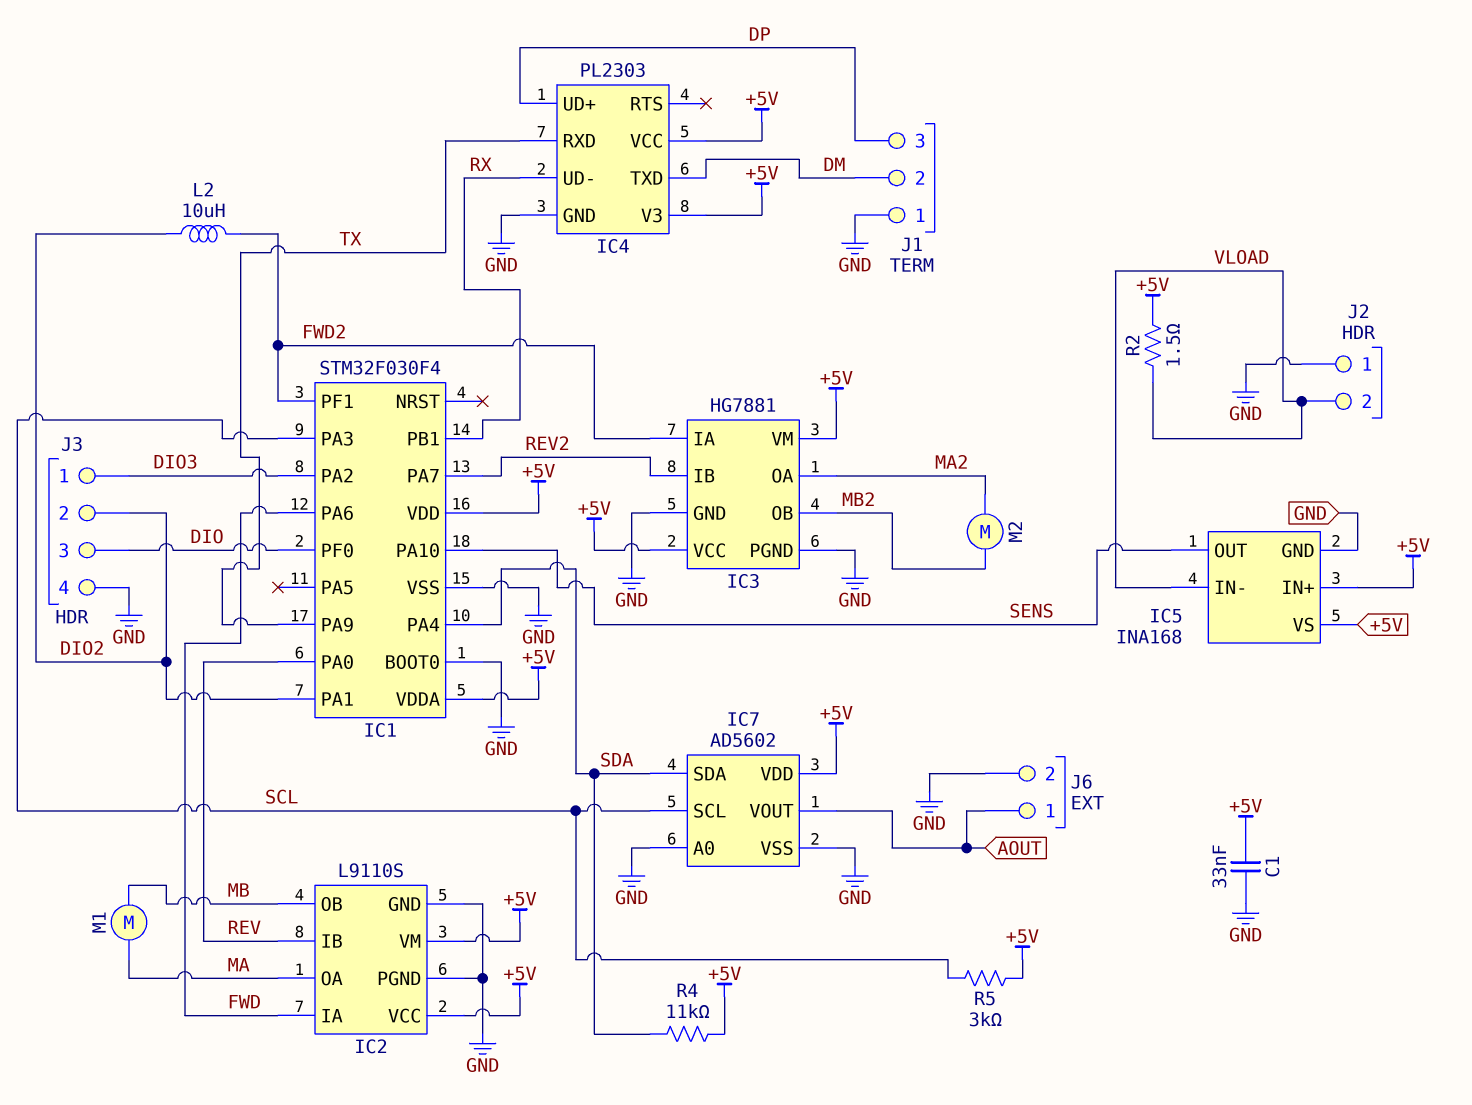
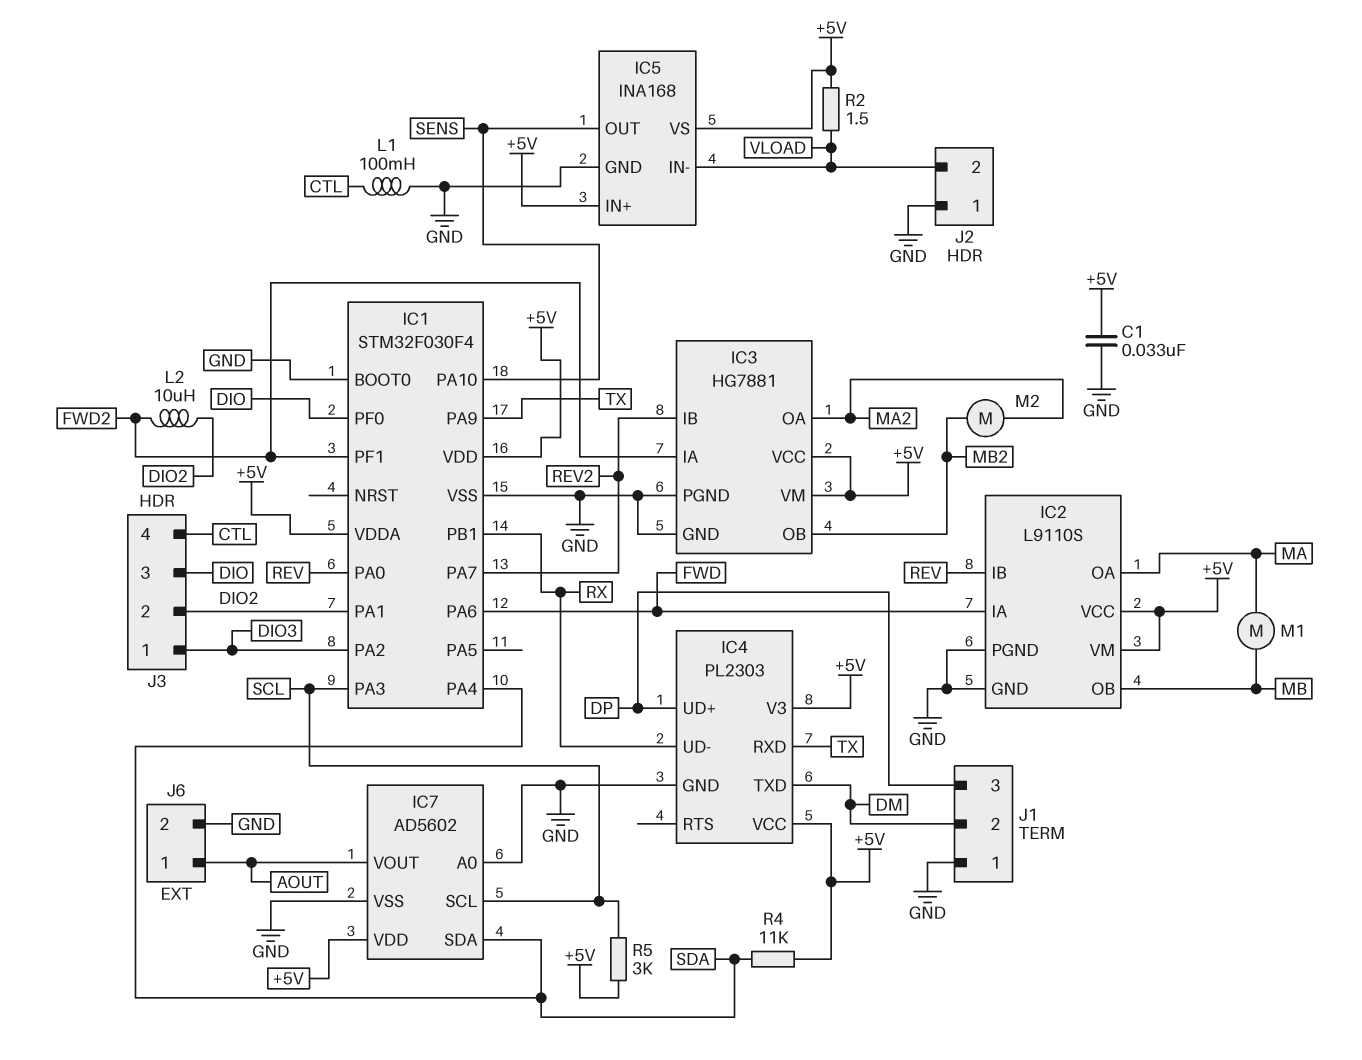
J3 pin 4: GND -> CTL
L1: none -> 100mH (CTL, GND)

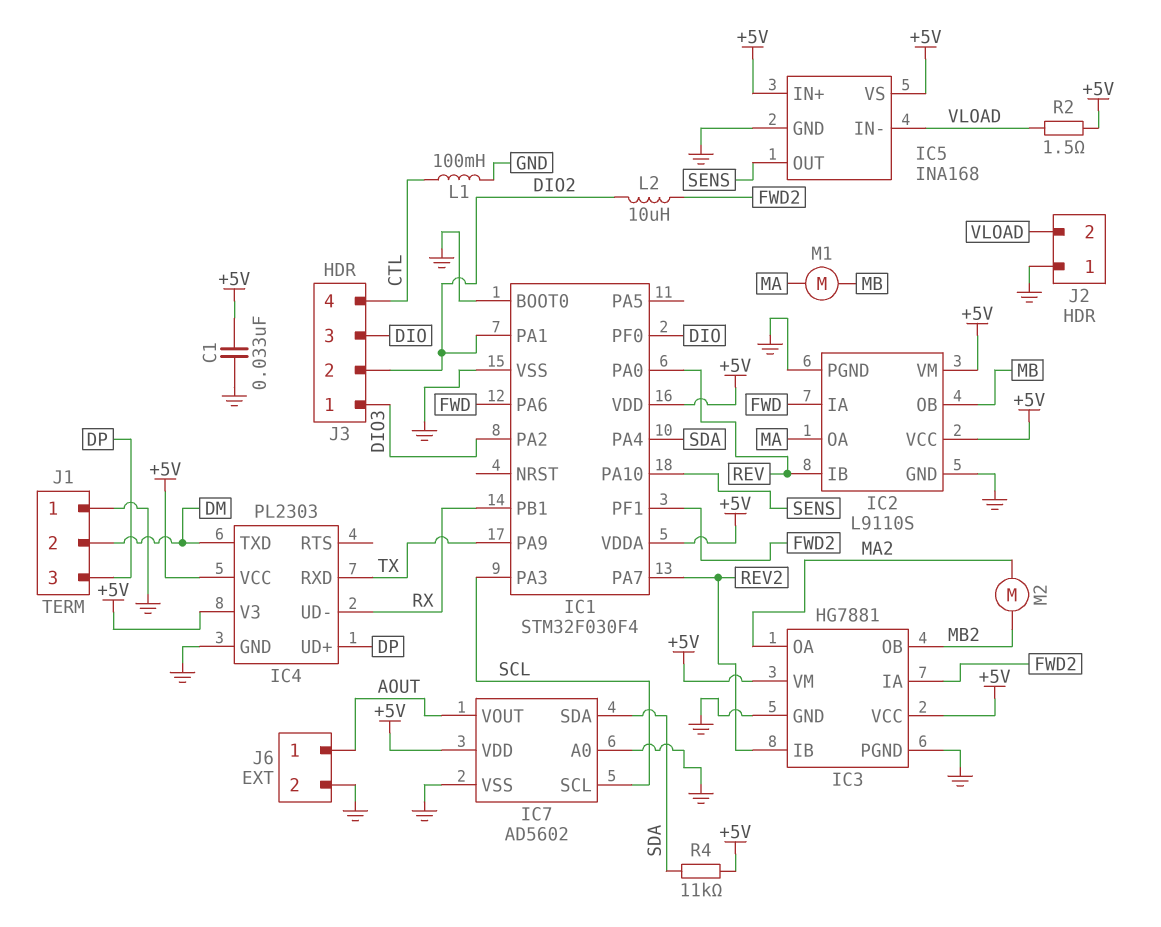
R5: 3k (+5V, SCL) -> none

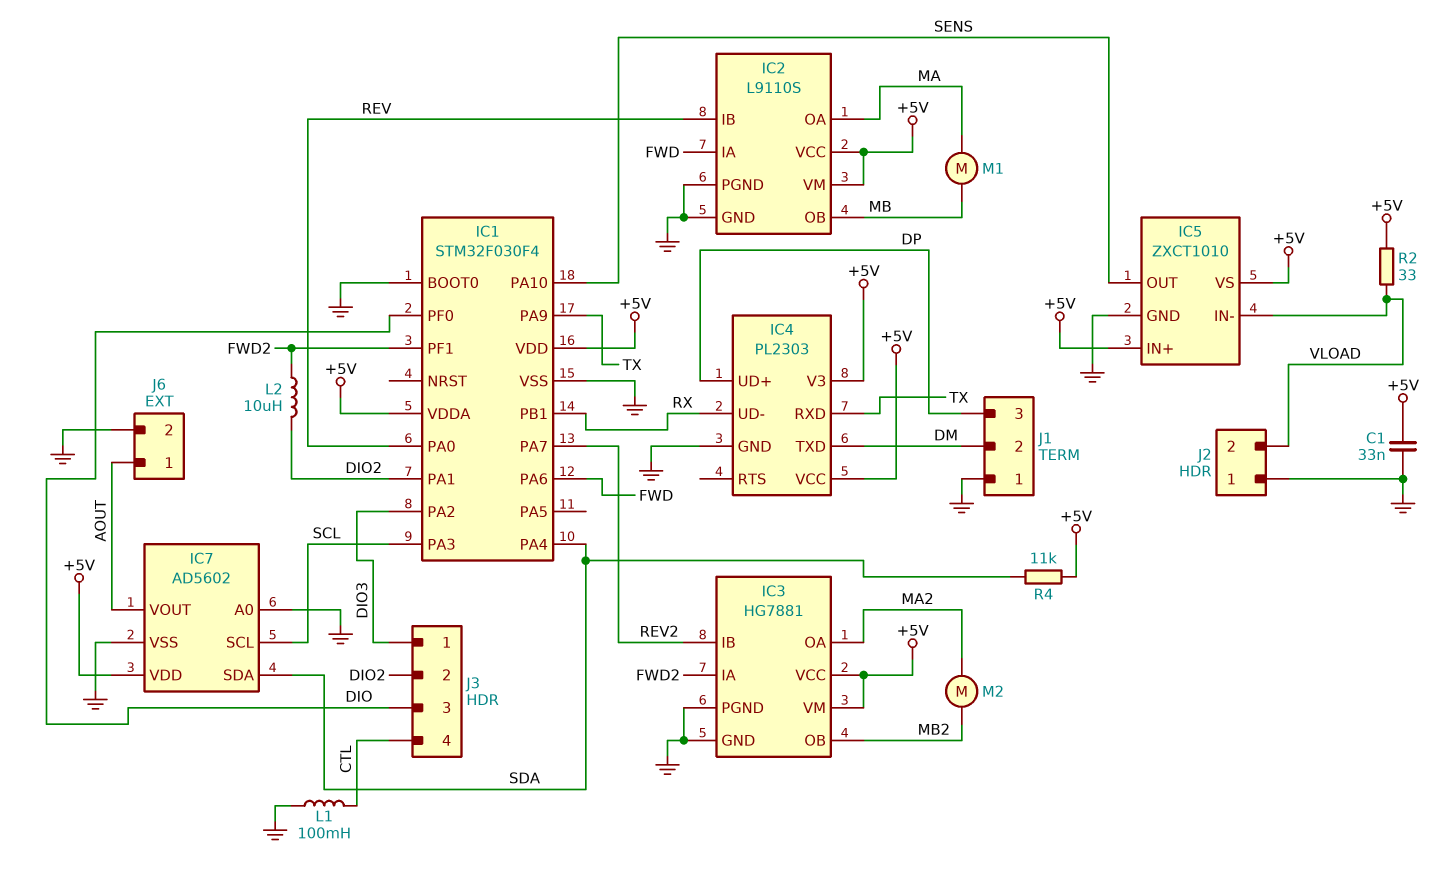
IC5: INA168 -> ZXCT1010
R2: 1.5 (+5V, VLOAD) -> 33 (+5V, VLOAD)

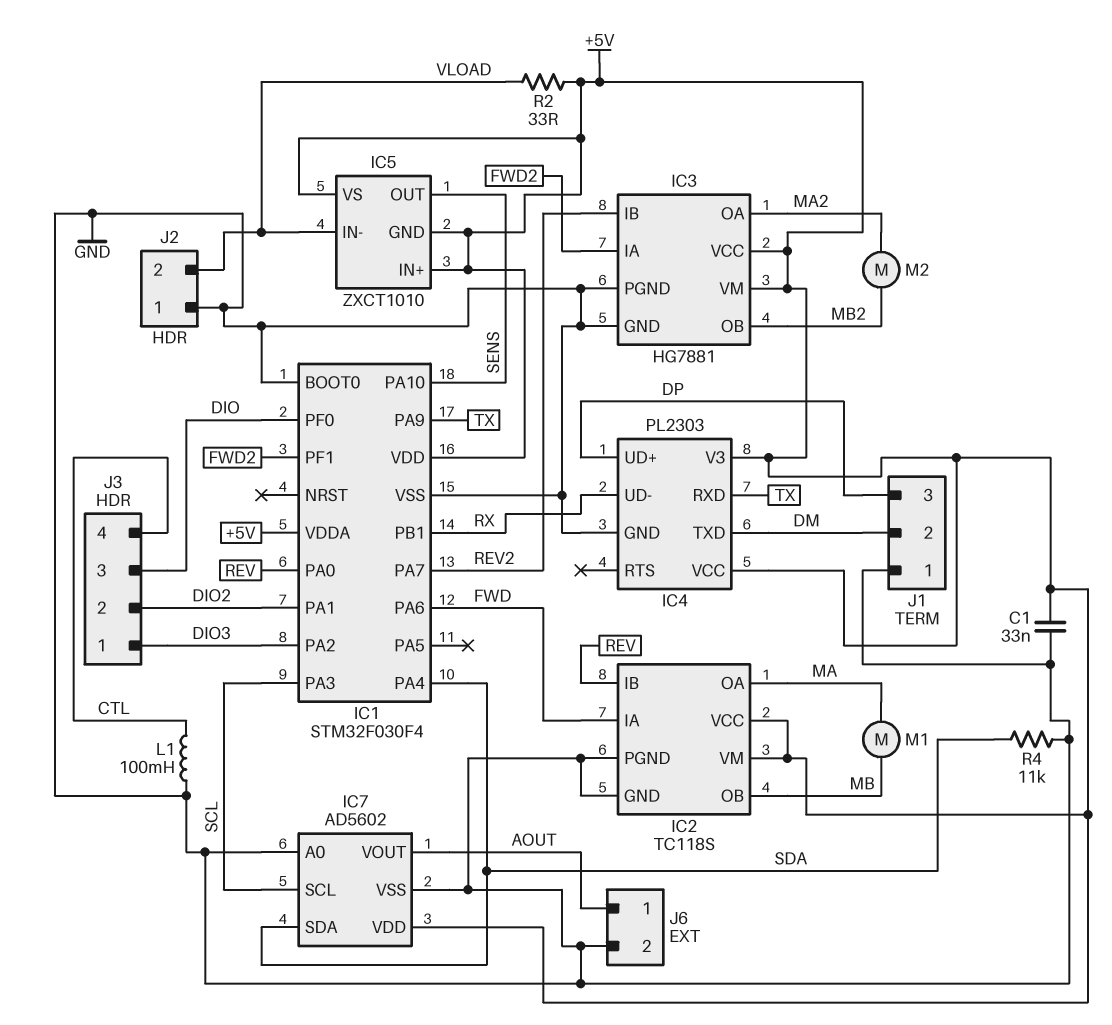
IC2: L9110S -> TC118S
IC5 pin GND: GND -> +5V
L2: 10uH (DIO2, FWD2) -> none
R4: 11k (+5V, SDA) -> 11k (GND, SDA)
------------------------------------------------------------
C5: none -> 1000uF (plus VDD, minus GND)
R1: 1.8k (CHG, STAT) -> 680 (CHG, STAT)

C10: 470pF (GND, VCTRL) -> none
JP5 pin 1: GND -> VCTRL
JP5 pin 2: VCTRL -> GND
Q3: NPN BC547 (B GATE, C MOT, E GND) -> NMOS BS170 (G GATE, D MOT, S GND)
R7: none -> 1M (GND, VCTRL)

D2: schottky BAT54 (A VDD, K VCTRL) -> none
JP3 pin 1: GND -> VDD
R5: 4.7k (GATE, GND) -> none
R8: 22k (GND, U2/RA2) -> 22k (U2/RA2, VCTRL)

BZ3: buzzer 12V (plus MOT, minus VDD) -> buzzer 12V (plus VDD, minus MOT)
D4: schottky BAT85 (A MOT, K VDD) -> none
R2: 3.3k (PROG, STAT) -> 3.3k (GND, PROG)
------------------------------------------------------------
◆ TRY IT ◆
Pictures aside, return exactly the lines from the data above, starting at the line that has "L1: none -> 100mH (CTL, GND)" and ending at the line that has "R4: 11k (+5V, SDA) -> 11k (GND, SDA)", both included.

◆ SOLUTION TO THIS PROBLEM ◆
L1: none -> 100mH (CTL, GND)

R5: 3k (+5V, SCL) -> none

IC5: INA168 -> ZXCT1010
R2: 1.5 (+5V, VLOAD) -> 33 (+5V, VLOAD)

IC2: L9110S -> TC118S
IC5 pin GND: GND -> +5V
L2: 10uH (DIO2, FWD2) -> none
R4: 11k (+5V, SDA) -> 11k (GND, SDA)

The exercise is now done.